All entries below are to be returned exactly, with pictures left out.

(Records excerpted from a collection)
◆ ◆ ◆ ◆ ◆

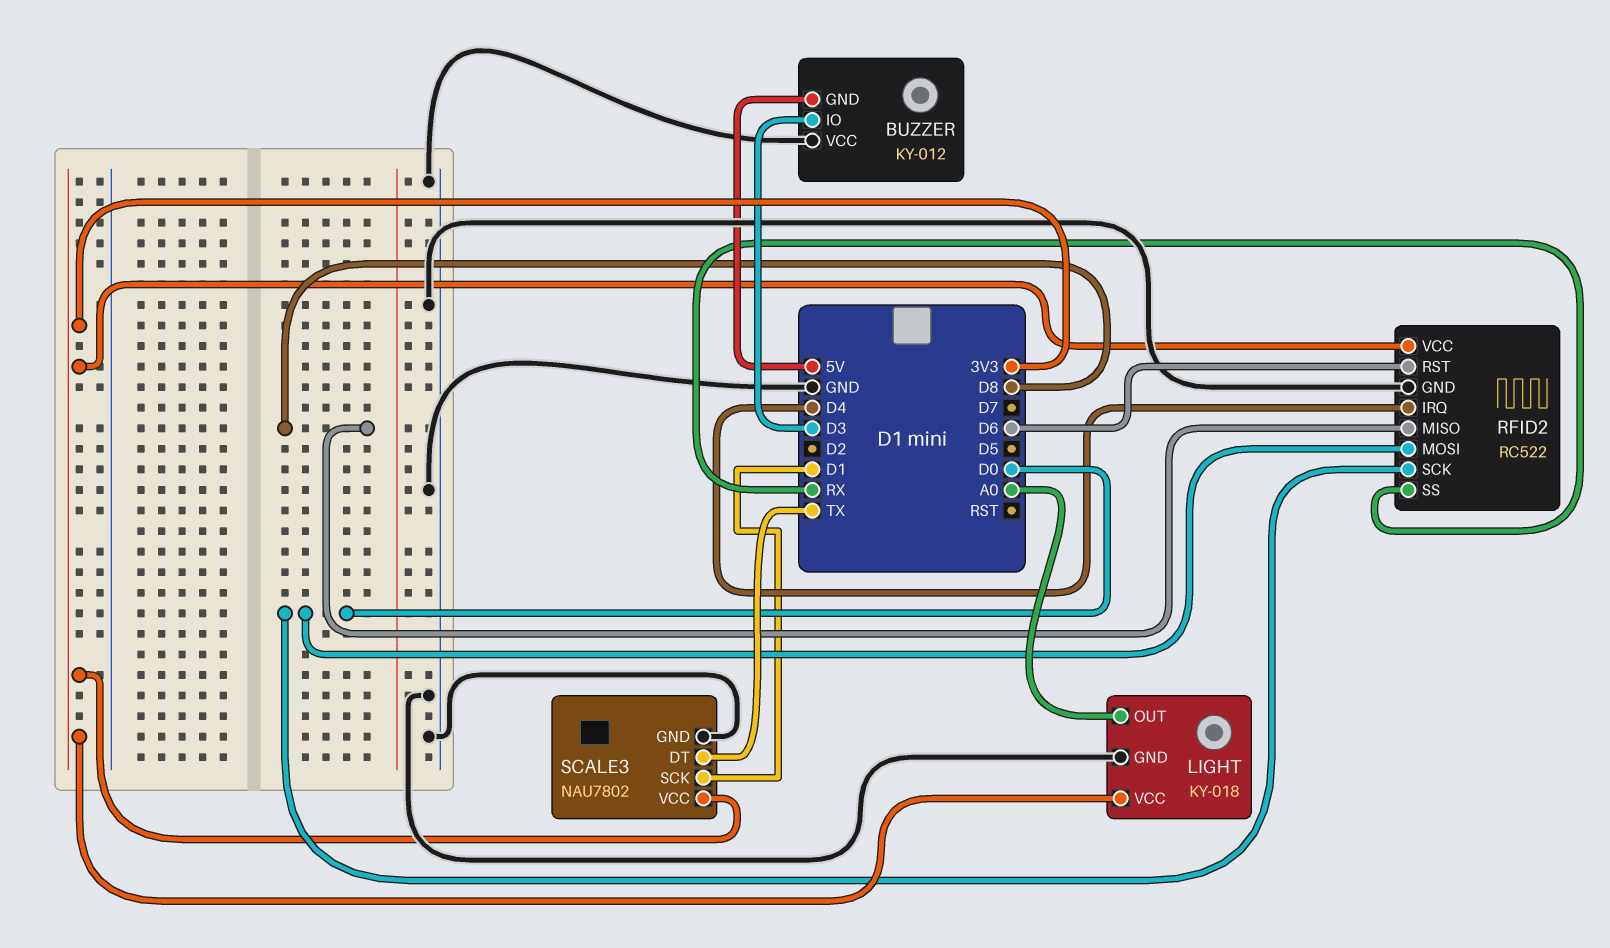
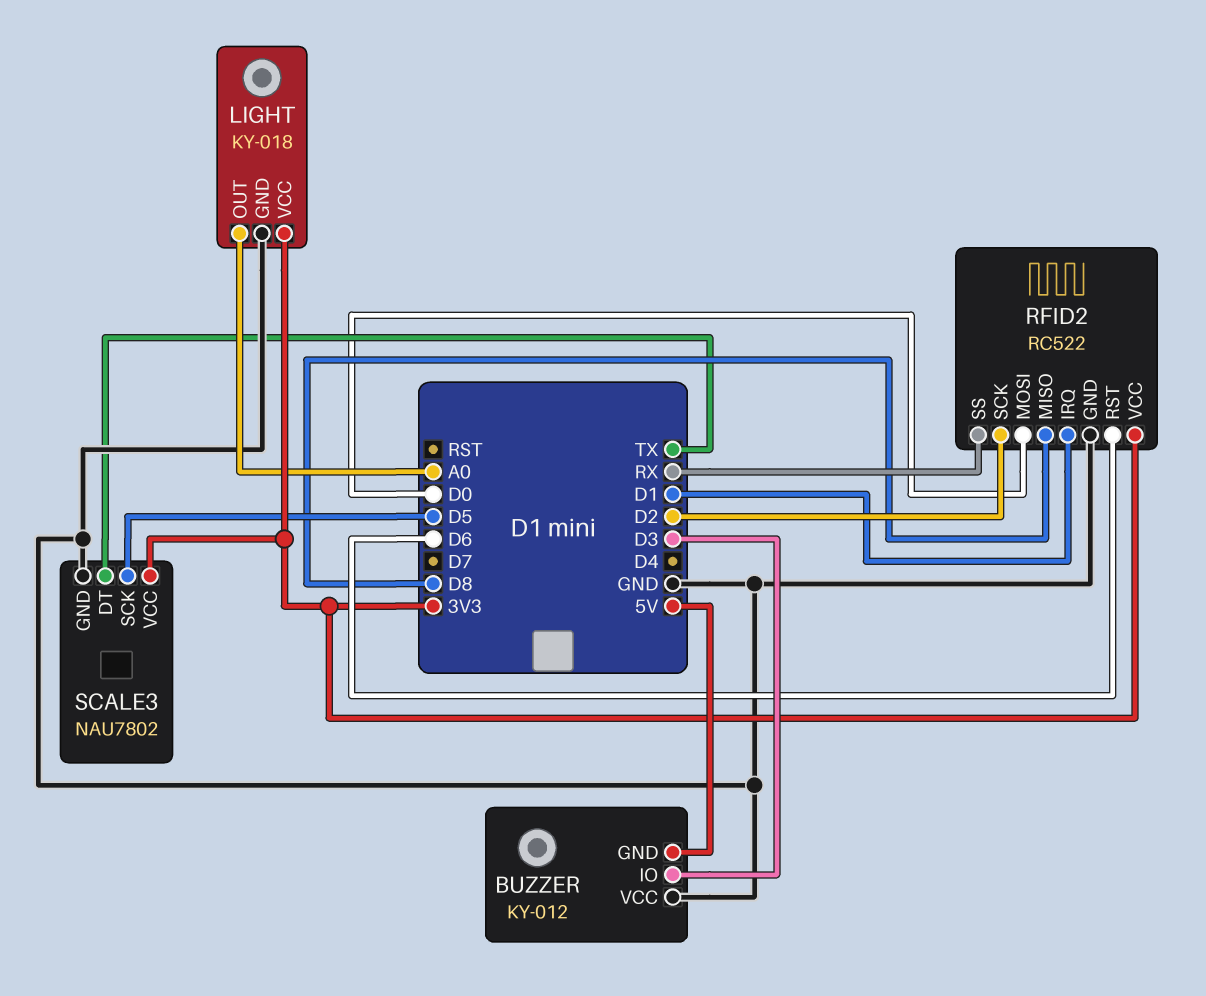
RFID2 pin IRQ: D4 -> D1
RFID2 pin SCK: D0 -> D2
SCALE3 pin SCK: D1 -> D5

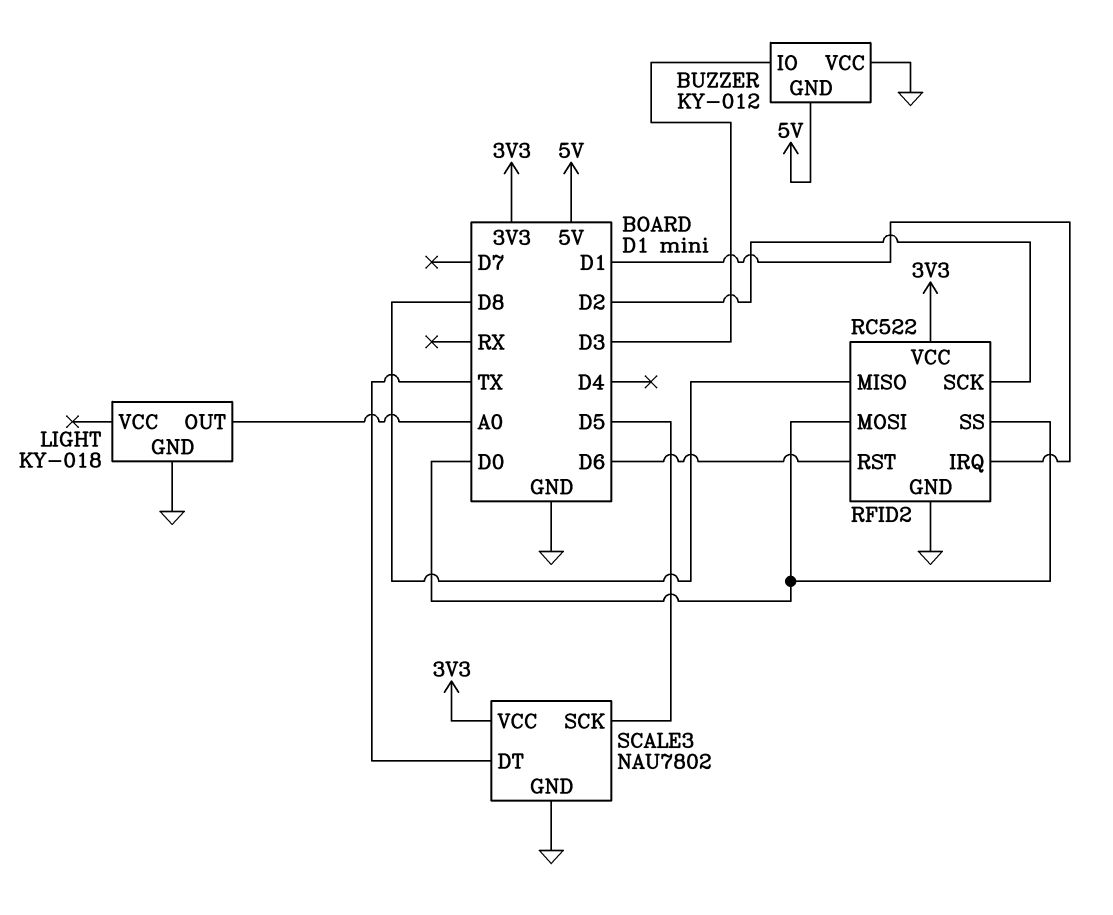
LIGHT pin VCC: 3V3 -> none
RFID2 pin SS: RX -> D0

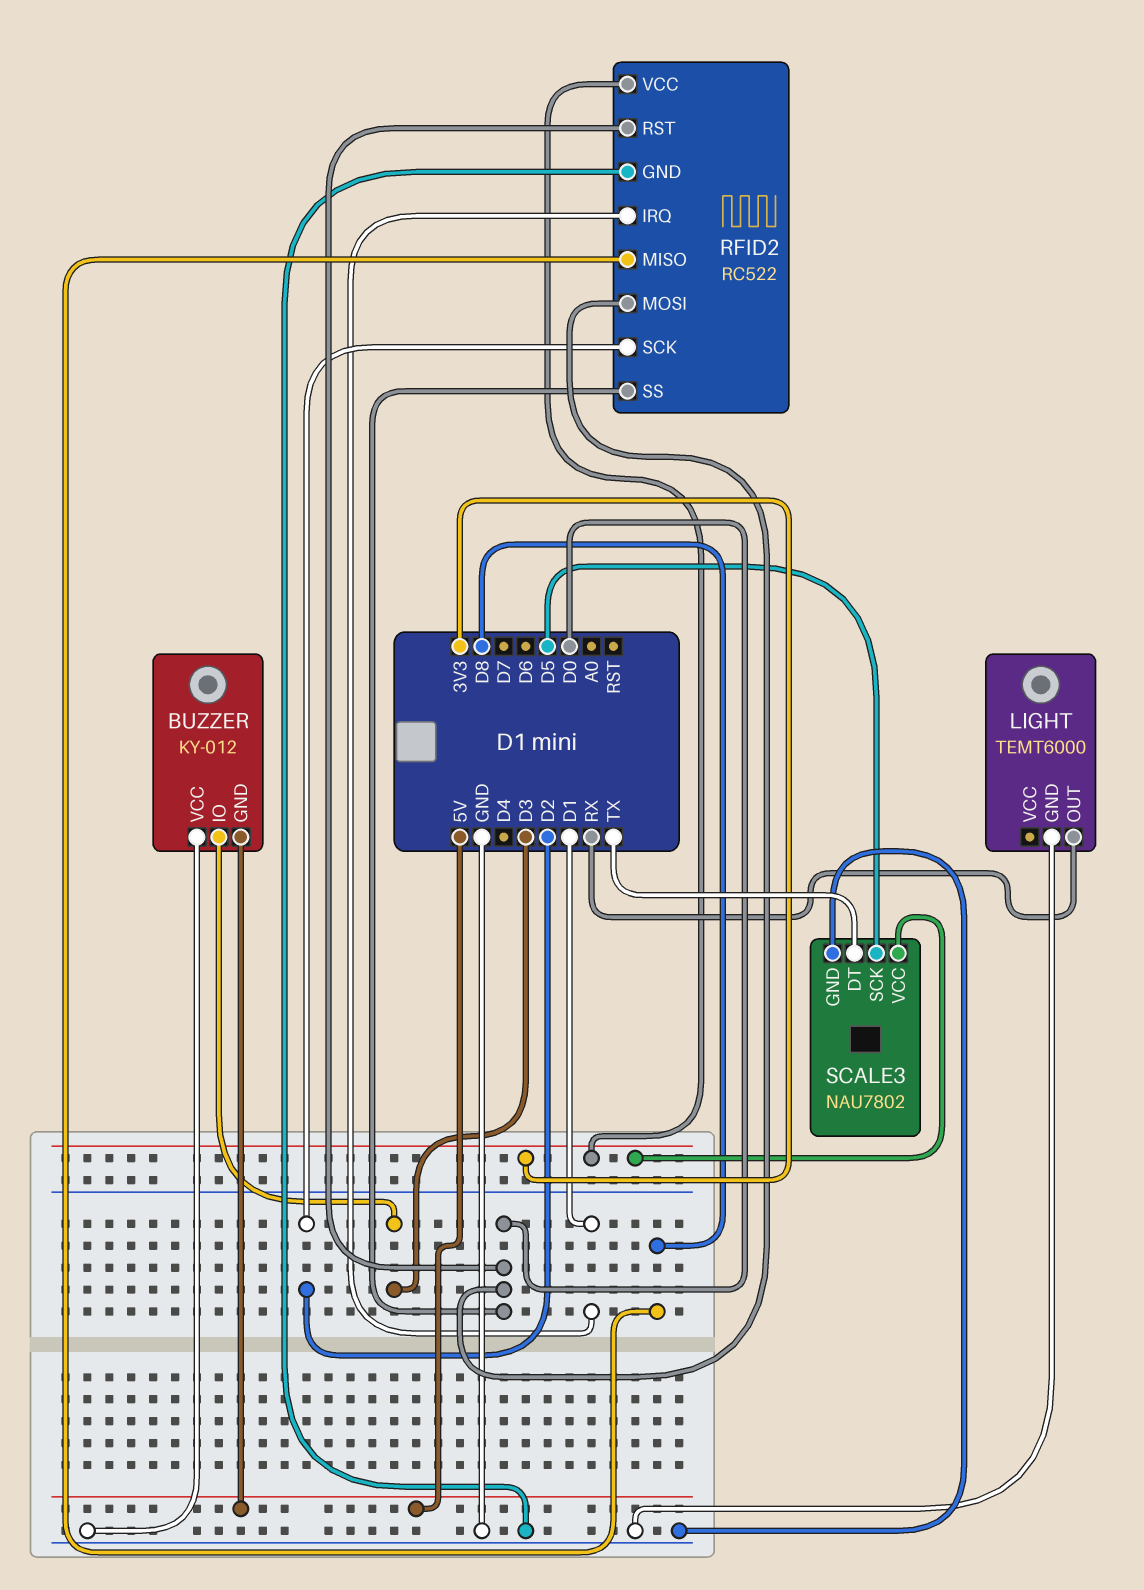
LIGHT: KY-018 -> TEMT6000
LIGHT pin OUT: A0 -> RX
RFID2 pin RST: D6 -> D0

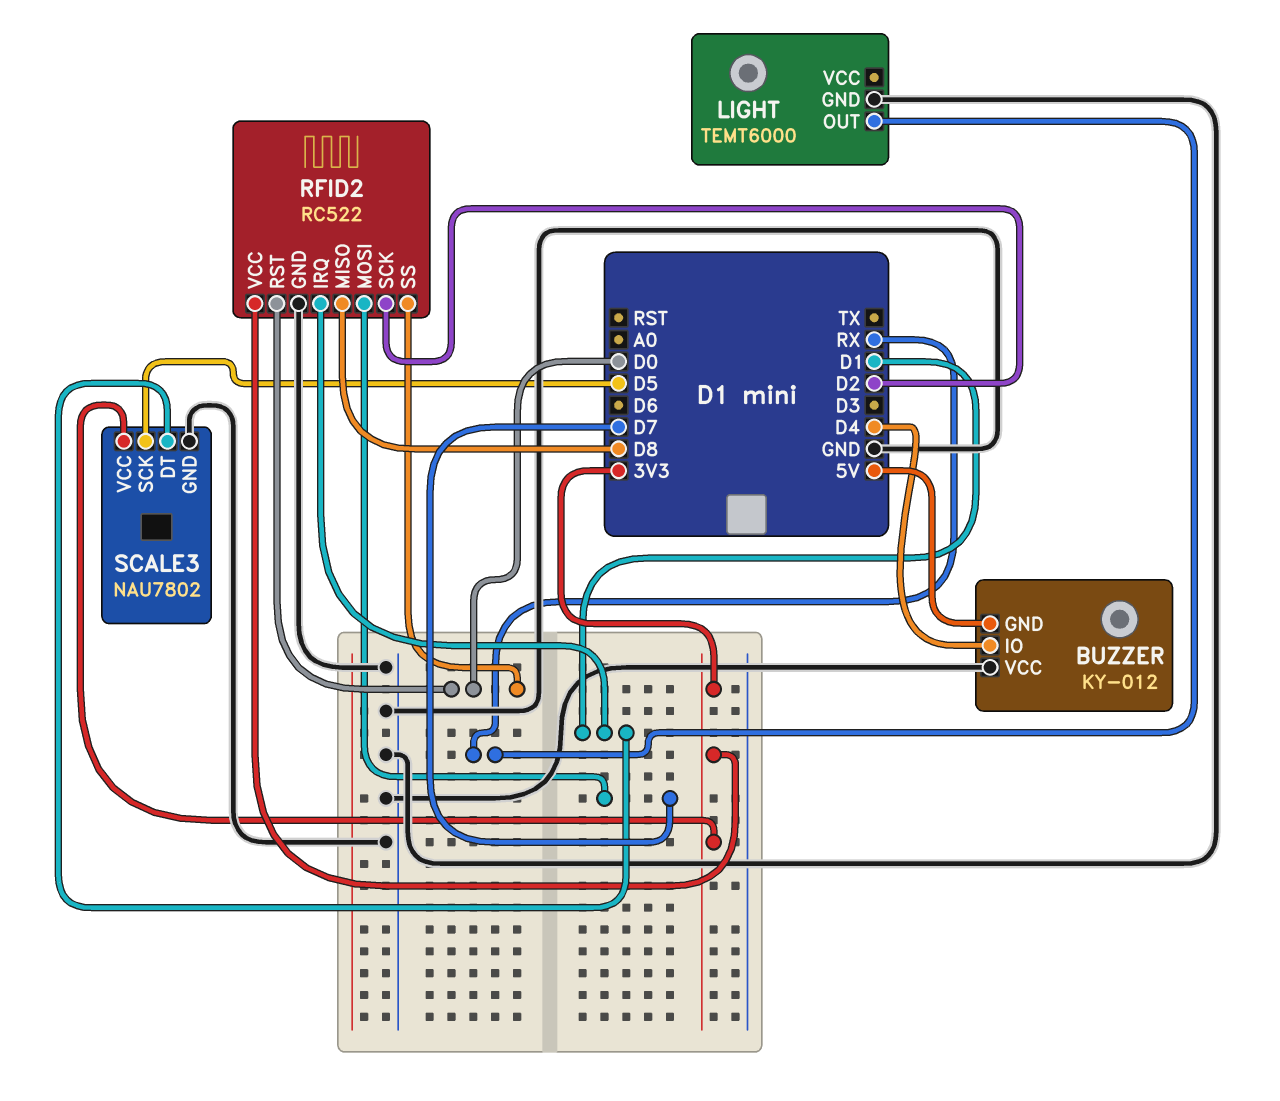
BUZZER pin IO: D3 -> D4
RFID2 pin MOSI: D0 -> D7
SCALE3 pin DT: TX -> D1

◆ ◆ ◆ ◆ ◆

* [Solution to this task]
RFID2 pin IRQ: D4 -> D1
RFID2 pin SCK: D0 -> D2
SCALE3 pin SCK: D1 -> D5

LIGHT pin VCC: 3V3 -> none
RFID2 pin SS: RX -> D0

LIGHT: KY-018 -> TEMT6000
LIGHT pin OUT: A0 -> RX
RFID2 pin RST: D6 -> D0

BUZZER pin IO: D3 -> D4
RFID2 pin MOSI: D0 -> D7
SCALE3 pin DT: TX -> D1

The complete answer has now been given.